> Exercise details: Please print nothing but the lines from the one with "yellow cactus: 6 -> 2" to the last line of the records below, and omit pictures.
---------- Dataset records
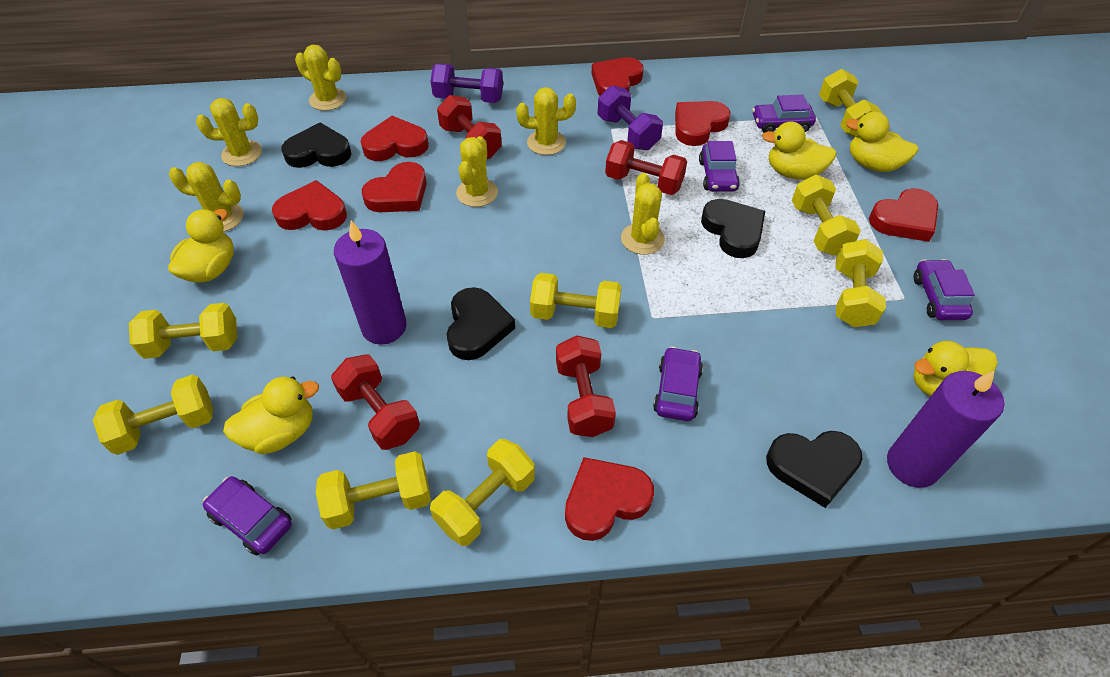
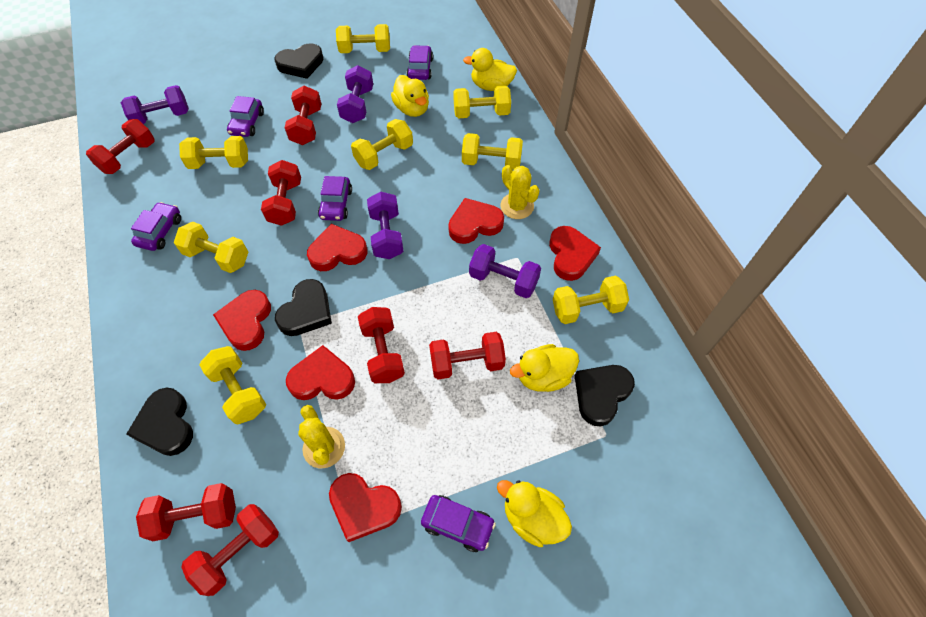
purple candle: 2 -> 0
purple dumbbell: 2 -> 4
red dumbbell: 4 -> 7
red heart: 7 -> 6
yellow cactus: 6 -> 2
yellow duck: 5 -> 4

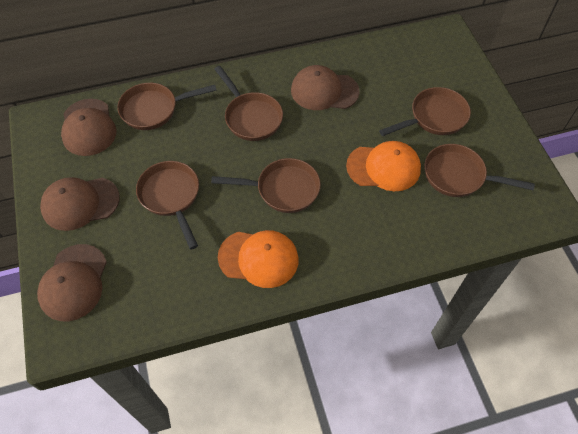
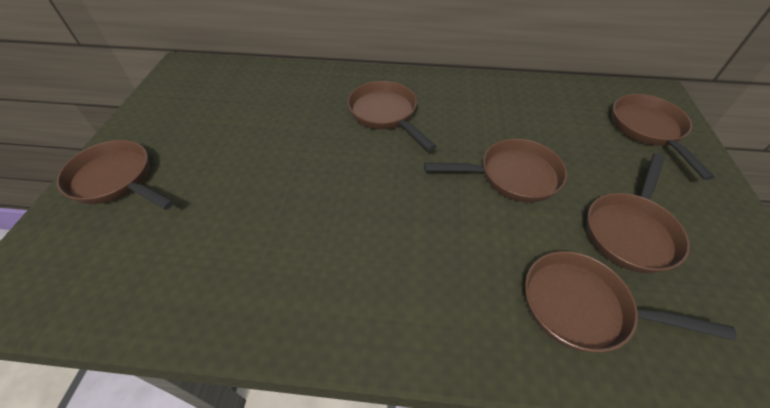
brown cap: 4 -> 0
orange cap: 2 -> 0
--------------------
> Task answer:
yellow cactus: 6 -> 2
yellow duck: 5 -> 4

brown cap: 4 -> 0
orange cap: 2 -> 0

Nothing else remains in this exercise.